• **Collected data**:
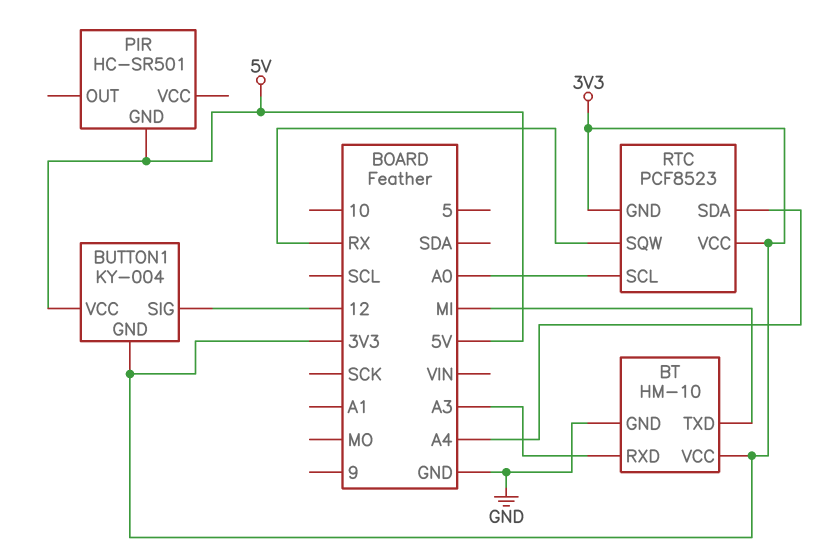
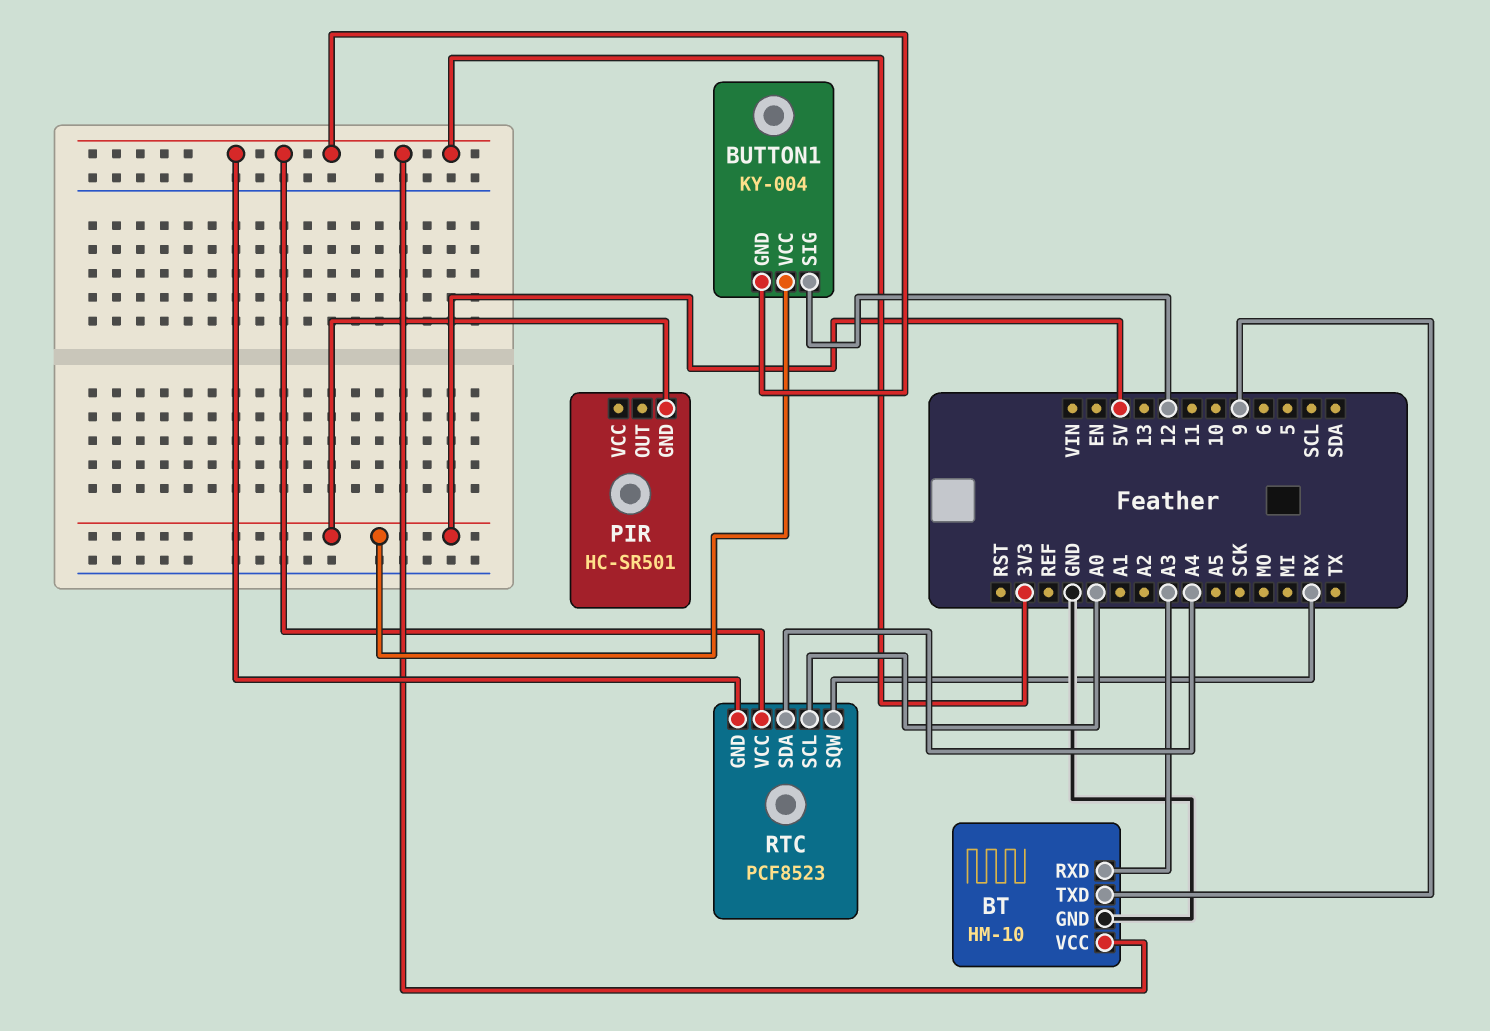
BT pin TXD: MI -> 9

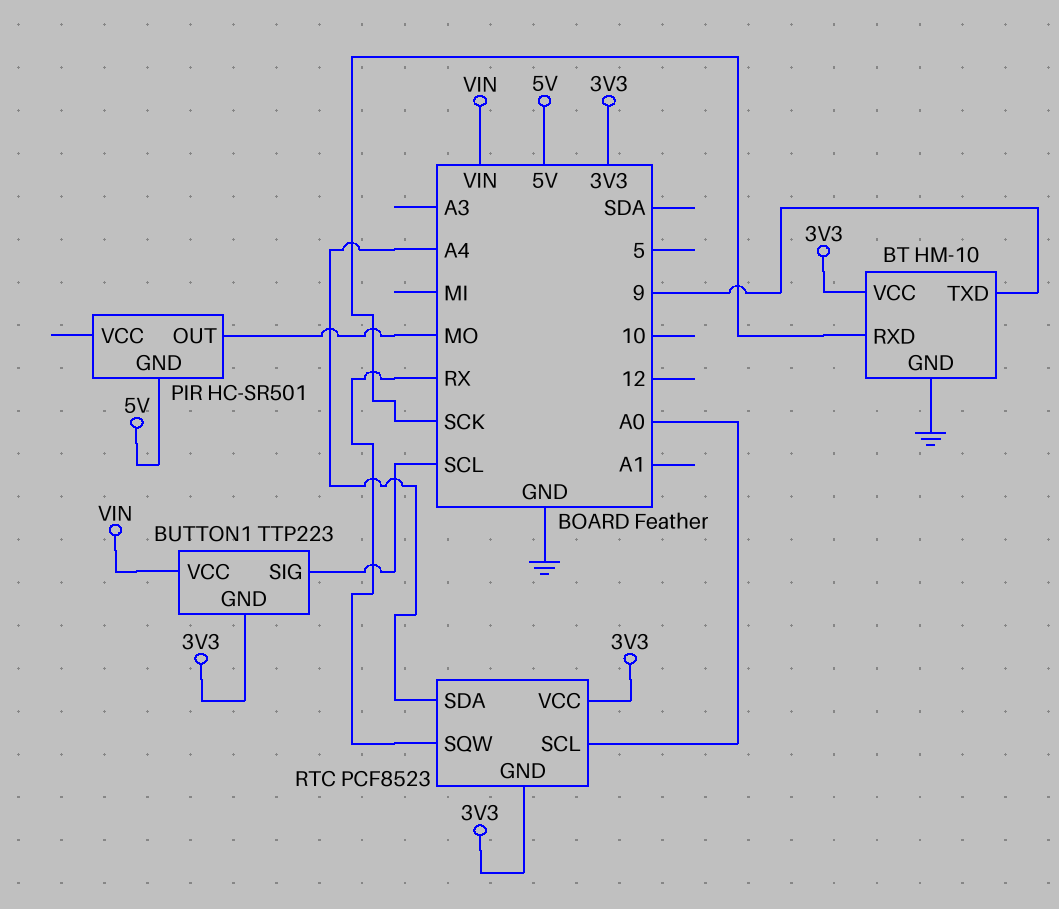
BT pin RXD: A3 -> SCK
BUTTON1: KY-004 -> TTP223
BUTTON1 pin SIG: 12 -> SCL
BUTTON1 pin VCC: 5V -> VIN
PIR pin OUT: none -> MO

* * *

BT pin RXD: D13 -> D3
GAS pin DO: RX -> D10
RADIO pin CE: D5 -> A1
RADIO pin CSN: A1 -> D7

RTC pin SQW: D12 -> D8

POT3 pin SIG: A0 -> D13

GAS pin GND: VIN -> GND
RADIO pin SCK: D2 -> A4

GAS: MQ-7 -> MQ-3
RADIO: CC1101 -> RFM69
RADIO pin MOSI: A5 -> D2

• **PROBLEM STATEMENT**:
Every line above from the line with "BUTTON1: KY-004 -> TTP223" to the line with "PIR pin OUT: none -> MO", both included, must be reproduced exactly, and no other line may appear.

• **WRITTEN SOLUTION**:
BUTTON1: KY-004 -> TTP223
BUTTON1 pin SIG: 12 -> SCL
BUTTON1 pin VCC: 5V -> VIN
PIR pin OUT: none -> MO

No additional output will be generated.